→ **Your assignment**
In the records below, find the line with "[(0,511),(0,486),(16,486),(16,511),(0,511)]", then retype it and every following line exactly, stopping after the line with "[(576,0),(567,28),(551,22),(551,24),(535,18),(543,0),(576,0)]". Leave the pictures out.

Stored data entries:
+ + + + + + +

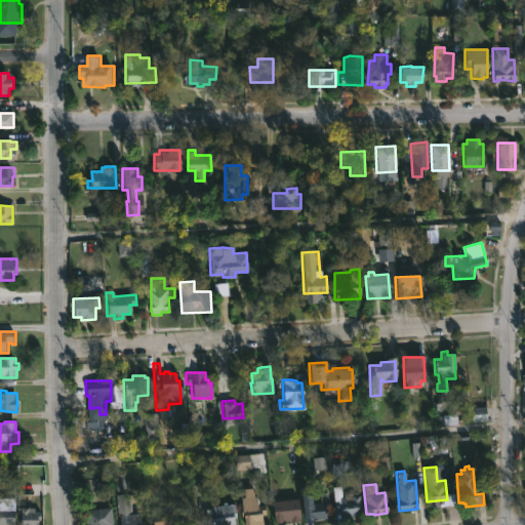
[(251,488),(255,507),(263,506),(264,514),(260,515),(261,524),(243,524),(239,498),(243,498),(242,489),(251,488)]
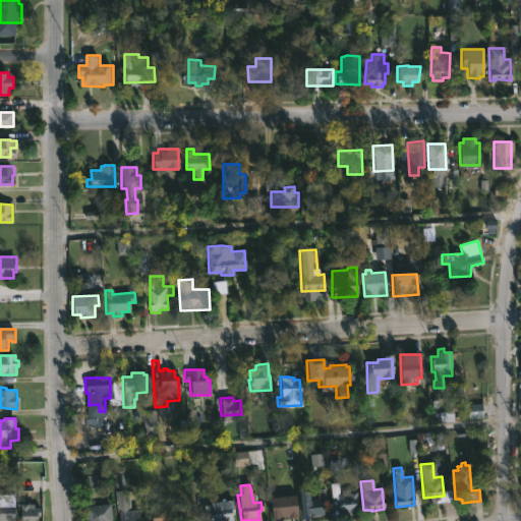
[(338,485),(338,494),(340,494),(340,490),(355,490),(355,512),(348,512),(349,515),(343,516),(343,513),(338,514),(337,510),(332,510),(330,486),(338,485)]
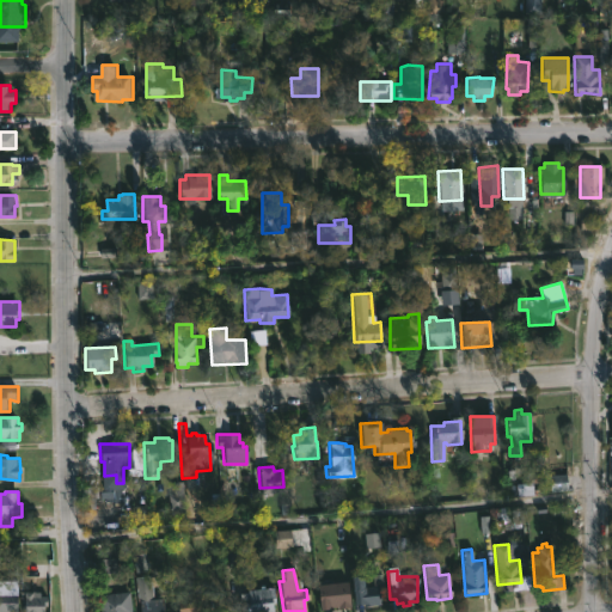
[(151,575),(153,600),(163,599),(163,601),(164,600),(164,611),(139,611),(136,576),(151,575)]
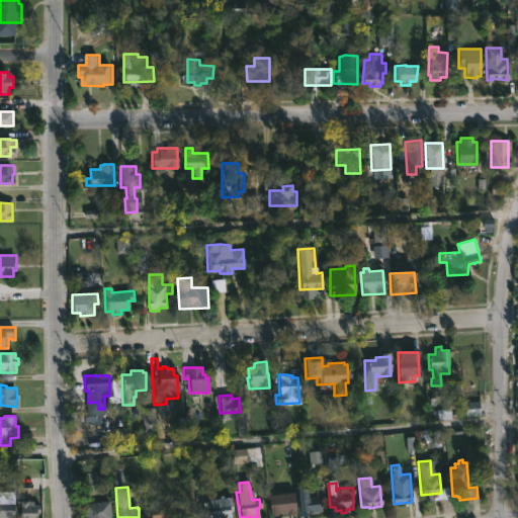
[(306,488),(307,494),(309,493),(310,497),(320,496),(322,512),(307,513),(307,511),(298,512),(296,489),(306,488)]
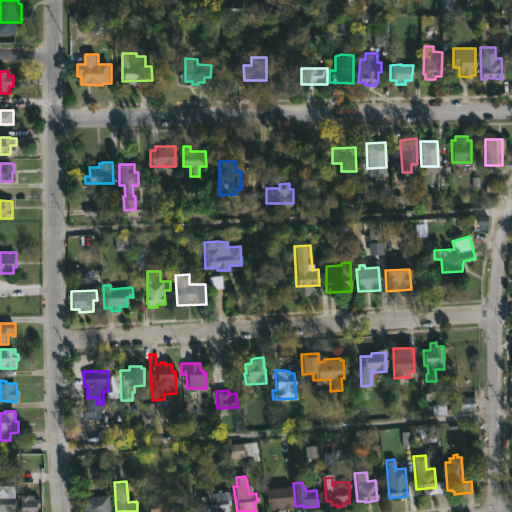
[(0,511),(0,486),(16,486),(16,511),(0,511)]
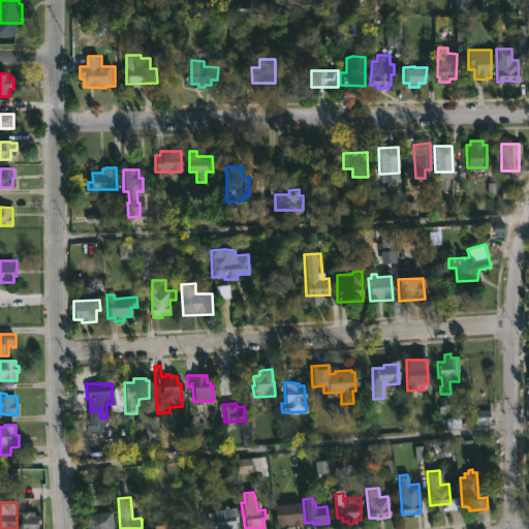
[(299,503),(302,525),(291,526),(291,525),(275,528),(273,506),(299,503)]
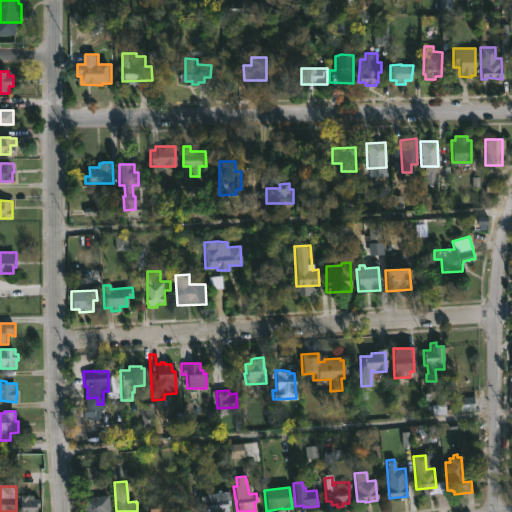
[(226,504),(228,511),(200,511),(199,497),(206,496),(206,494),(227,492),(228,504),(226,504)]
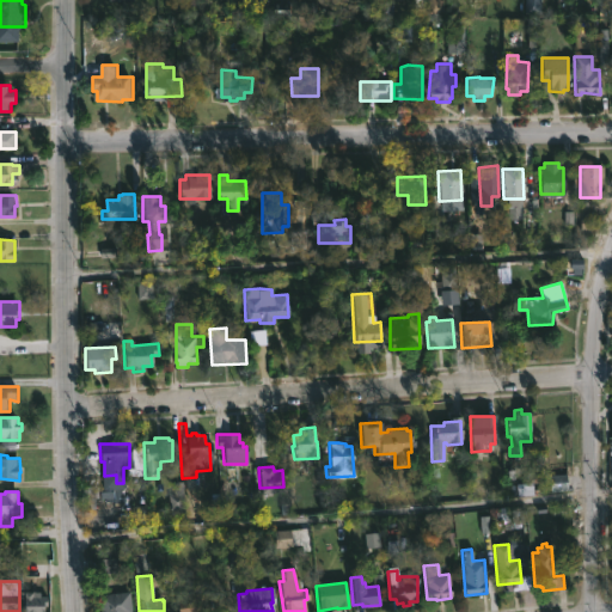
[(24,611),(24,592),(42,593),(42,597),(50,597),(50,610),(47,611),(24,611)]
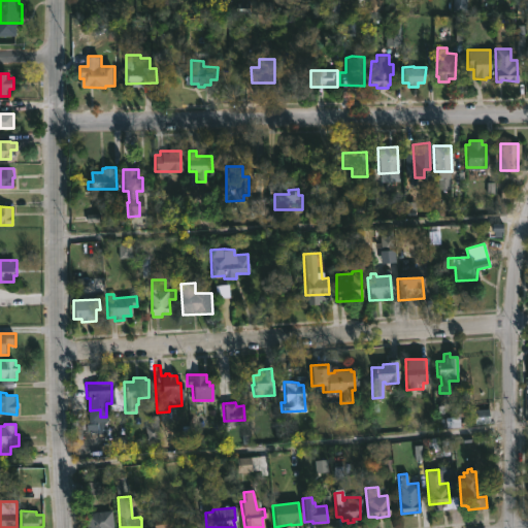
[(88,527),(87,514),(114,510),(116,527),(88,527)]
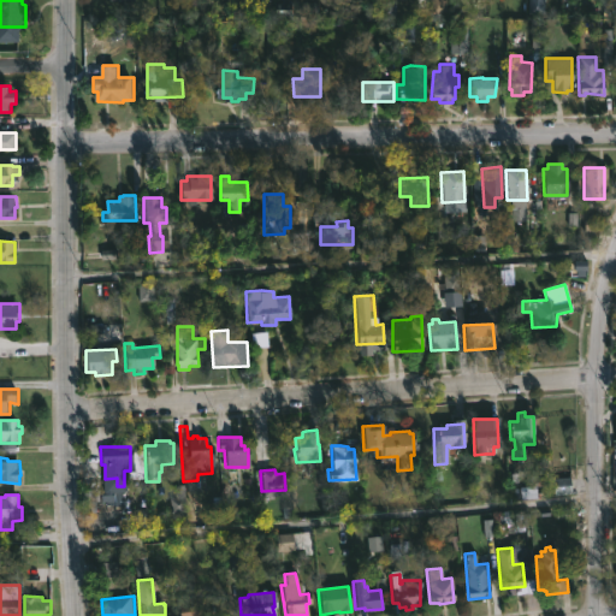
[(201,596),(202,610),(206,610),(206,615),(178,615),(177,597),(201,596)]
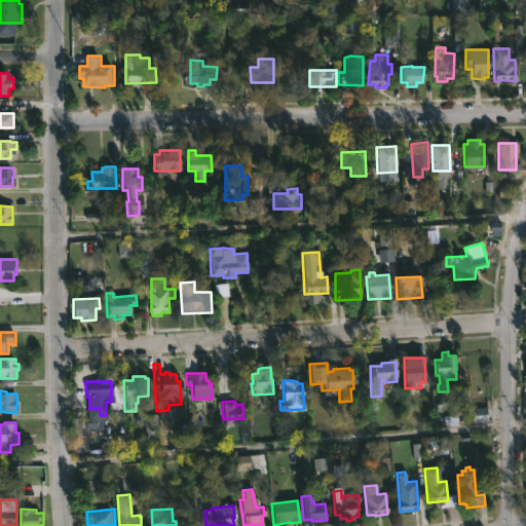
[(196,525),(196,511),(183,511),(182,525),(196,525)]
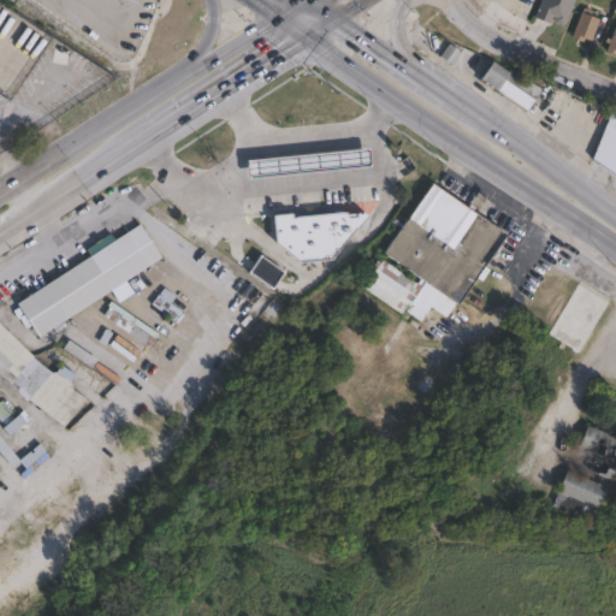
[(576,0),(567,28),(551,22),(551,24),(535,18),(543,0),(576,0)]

+ + + + + + +

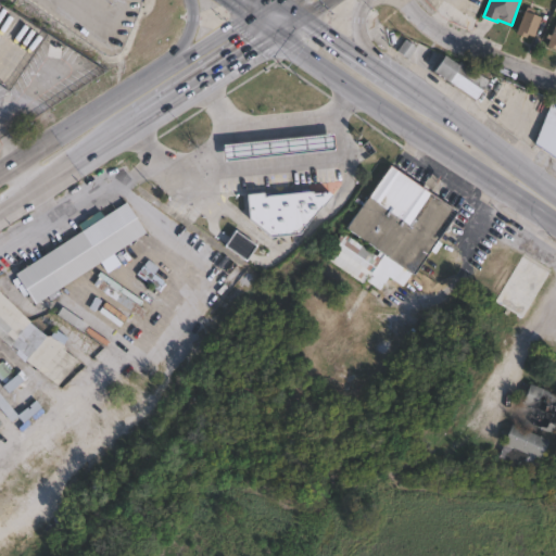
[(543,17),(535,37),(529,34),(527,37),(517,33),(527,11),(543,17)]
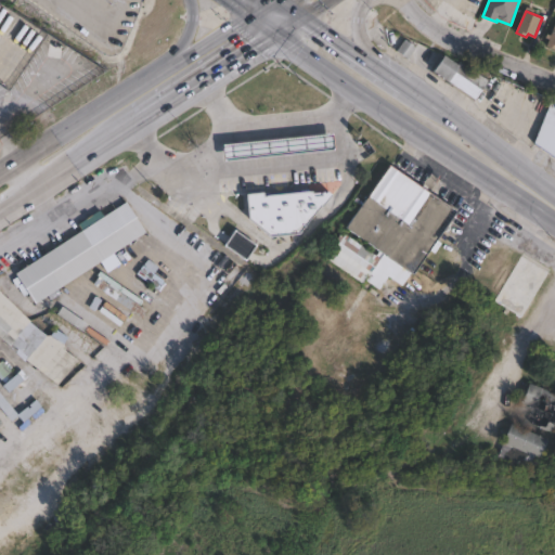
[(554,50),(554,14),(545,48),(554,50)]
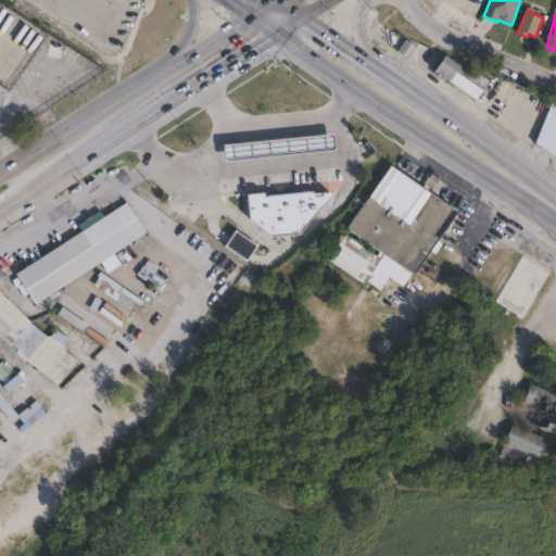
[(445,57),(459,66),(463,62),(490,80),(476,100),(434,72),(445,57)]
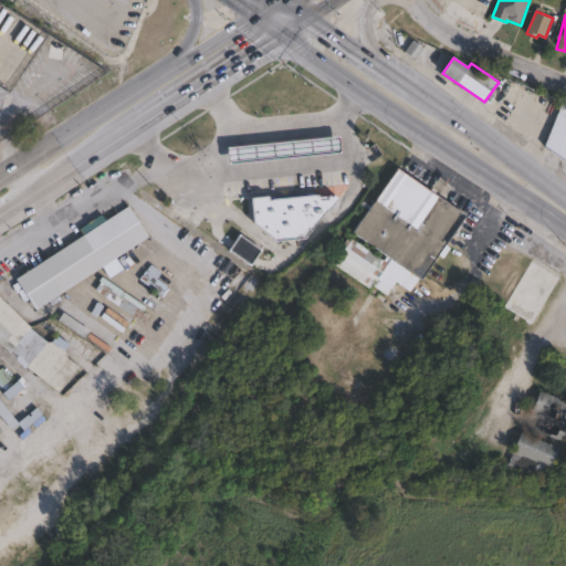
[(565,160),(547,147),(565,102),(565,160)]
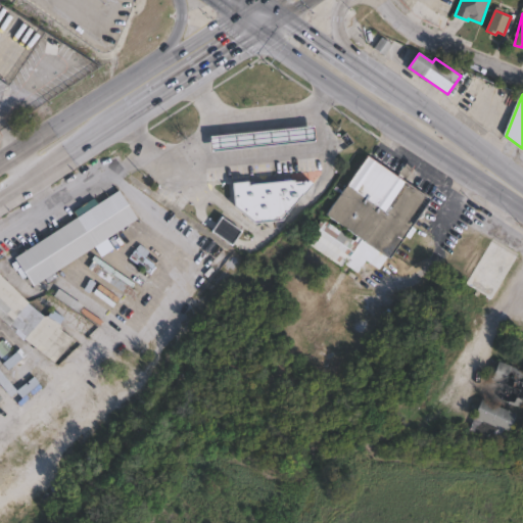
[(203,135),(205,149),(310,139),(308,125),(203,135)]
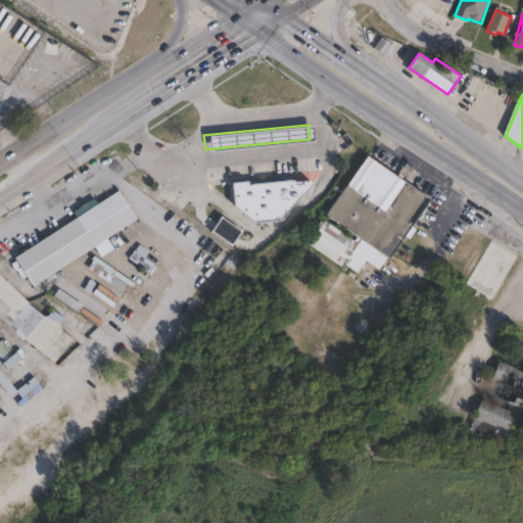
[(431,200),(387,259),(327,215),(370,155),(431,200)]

+ + + + + + +

→ **Result of the task**
[(0,511),(0,486),(16,486),(16,511),(0,511)]
[(299,503),(302,525),(291,526),(291,525),(275,528),(273,506),(299,503)]
[(226,504),(228,511),(200,511),(199,497),(206,496),(206,494),(227,492),(228,504),(226,504)]
[(24,611),(24,592),(42,593),(42,597),(50,597),(50,610),(47,611),(24,611)]
[(88,527),(87,514),(114,510),(116,527),(88,527)]
[(201,596),(202,610),(206,610),(206,615),(178,615),(177,597),(201,596)]
[(196,525),(196,511),(183,511),(182,525),(196,525)]
[(576,0),(567,28),(551,22),(551,24),(535,18),(543,0),(576,0)]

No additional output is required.